(Spatial reasoning data)
◆ ◆ ◆ ◆
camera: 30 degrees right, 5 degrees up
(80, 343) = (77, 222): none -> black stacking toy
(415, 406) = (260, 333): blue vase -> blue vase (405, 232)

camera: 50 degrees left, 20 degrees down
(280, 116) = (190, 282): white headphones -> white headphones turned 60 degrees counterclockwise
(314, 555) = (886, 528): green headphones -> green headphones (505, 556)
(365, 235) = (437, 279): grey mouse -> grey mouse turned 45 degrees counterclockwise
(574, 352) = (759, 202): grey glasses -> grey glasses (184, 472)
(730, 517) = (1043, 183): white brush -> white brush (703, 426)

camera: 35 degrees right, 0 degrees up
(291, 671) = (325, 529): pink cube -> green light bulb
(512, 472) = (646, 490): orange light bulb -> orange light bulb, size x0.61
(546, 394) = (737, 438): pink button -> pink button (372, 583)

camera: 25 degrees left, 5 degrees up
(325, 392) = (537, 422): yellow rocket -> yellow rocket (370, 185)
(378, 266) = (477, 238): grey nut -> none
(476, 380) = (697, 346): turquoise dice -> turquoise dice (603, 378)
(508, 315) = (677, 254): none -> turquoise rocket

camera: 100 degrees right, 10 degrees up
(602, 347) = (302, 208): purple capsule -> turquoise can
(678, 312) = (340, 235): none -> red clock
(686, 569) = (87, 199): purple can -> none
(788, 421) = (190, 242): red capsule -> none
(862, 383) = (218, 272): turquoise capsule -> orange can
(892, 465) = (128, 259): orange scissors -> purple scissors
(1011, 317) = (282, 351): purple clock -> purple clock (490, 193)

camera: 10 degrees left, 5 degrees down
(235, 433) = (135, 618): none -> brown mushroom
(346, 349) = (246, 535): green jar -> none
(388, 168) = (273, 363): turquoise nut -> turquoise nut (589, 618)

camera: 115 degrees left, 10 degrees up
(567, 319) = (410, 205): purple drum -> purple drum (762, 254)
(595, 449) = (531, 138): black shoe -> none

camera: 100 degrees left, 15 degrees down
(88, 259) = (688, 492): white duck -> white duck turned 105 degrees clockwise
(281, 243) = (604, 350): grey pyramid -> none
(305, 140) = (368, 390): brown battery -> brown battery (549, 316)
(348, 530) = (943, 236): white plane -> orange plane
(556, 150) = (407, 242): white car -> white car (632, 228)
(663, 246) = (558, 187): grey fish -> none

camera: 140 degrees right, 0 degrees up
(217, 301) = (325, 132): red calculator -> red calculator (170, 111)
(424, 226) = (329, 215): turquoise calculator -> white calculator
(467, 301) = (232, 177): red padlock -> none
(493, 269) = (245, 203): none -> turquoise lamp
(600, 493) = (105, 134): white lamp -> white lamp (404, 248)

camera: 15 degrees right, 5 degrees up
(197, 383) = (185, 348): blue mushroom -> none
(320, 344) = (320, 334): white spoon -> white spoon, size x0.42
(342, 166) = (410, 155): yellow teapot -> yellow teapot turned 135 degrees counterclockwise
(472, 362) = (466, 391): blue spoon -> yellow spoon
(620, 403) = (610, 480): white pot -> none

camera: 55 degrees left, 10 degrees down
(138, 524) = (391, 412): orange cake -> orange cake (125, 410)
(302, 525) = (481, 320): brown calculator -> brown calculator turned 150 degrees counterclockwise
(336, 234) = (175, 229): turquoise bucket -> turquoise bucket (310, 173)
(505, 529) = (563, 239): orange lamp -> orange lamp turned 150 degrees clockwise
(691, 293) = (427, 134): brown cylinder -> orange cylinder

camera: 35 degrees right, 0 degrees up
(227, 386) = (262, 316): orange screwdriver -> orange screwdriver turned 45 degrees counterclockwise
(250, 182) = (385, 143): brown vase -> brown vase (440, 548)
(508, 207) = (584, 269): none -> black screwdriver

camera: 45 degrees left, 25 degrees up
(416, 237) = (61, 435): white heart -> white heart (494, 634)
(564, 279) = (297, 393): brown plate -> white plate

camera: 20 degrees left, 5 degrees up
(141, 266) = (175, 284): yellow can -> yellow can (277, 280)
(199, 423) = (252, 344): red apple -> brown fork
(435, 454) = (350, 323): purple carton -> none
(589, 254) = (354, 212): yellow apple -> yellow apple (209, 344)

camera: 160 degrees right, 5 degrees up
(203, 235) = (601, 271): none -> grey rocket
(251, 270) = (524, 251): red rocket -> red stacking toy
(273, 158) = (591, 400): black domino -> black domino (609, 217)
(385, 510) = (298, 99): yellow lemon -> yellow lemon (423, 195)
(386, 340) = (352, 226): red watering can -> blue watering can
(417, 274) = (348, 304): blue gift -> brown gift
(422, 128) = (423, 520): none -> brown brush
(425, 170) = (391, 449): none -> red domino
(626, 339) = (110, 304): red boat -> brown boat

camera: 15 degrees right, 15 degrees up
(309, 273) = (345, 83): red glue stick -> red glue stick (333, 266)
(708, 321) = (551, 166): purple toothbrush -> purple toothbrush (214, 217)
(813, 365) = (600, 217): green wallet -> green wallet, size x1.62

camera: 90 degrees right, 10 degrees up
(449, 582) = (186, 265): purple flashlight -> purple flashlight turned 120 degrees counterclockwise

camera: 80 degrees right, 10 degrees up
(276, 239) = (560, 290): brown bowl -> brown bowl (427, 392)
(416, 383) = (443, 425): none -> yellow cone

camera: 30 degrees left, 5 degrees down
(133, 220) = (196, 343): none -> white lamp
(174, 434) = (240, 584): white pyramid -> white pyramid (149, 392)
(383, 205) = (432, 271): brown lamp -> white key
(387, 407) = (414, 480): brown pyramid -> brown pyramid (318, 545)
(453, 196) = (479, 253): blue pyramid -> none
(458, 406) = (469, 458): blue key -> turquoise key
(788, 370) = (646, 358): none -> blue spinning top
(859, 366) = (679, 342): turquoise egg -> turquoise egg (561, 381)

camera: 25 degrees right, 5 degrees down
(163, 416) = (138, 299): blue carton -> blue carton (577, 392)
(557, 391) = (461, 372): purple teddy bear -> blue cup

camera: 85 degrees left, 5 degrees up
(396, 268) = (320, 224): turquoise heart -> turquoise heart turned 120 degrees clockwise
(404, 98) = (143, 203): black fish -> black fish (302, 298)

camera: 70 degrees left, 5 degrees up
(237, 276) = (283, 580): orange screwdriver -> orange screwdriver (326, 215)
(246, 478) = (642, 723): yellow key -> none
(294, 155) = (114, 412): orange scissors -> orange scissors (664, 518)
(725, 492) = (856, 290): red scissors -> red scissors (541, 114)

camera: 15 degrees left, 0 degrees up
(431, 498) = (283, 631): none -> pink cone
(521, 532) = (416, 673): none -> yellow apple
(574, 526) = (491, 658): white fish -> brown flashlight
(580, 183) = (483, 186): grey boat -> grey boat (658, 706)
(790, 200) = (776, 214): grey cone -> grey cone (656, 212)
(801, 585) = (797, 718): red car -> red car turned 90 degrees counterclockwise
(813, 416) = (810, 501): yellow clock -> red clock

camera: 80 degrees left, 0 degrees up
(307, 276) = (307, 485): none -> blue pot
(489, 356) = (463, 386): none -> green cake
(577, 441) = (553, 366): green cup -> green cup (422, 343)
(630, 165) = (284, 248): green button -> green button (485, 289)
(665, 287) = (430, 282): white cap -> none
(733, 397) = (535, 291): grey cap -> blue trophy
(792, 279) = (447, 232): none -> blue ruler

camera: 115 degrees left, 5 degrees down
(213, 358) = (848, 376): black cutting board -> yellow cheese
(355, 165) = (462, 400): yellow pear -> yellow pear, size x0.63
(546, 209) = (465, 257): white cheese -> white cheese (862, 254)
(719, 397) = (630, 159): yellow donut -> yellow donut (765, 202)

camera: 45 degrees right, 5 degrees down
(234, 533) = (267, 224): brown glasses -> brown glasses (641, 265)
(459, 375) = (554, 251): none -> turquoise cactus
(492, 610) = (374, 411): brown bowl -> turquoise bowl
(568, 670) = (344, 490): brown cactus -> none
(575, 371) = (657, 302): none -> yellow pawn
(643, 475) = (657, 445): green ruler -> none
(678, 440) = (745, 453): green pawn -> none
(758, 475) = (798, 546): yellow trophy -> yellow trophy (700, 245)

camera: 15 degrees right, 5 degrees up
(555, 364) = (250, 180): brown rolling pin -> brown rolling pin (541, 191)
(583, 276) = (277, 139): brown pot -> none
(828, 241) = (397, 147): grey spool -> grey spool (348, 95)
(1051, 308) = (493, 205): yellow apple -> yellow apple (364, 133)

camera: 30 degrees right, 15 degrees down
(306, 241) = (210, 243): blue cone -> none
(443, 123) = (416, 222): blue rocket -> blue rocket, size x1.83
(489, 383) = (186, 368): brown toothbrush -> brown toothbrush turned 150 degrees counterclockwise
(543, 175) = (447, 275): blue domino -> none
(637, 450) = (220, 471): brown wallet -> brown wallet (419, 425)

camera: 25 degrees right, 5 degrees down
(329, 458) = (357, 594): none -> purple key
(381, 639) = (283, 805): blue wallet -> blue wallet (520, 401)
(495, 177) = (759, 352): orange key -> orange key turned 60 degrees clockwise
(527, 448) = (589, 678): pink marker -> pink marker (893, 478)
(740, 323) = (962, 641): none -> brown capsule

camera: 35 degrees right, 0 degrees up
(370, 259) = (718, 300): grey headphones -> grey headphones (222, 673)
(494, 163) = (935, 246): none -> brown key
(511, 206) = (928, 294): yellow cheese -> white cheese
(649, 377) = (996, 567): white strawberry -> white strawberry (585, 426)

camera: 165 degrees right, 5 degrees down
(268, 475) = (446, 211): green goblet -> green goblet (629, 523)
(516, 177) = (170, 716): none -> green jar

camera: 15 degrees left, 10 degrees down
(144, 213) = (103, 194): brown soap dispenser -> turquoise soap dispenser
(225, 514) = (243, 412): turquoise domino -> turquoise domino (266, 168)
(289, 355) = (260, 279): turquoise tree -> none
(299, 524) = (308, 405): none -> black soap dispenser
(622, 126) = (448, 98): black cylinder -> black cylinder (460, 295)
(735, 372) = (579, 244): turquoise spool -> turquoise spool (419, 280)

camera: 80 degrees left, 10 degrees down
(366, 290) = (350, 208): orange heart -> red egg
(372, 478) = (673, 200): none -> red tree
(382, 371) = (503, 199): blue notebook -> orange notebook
◆ ◆ ◆ ◆
- **Work item**
Scan the records above for the string "cheese", and copy every line where it turns up.

- **Answer for the task**
(213, 358) = (848, 376): black cutting board -> yellow cheese
(546, 209) = (465, 257): white cheese -> white cheese (862, 254)
(511, 206) = (928, 294): yellow cheese -> white cheese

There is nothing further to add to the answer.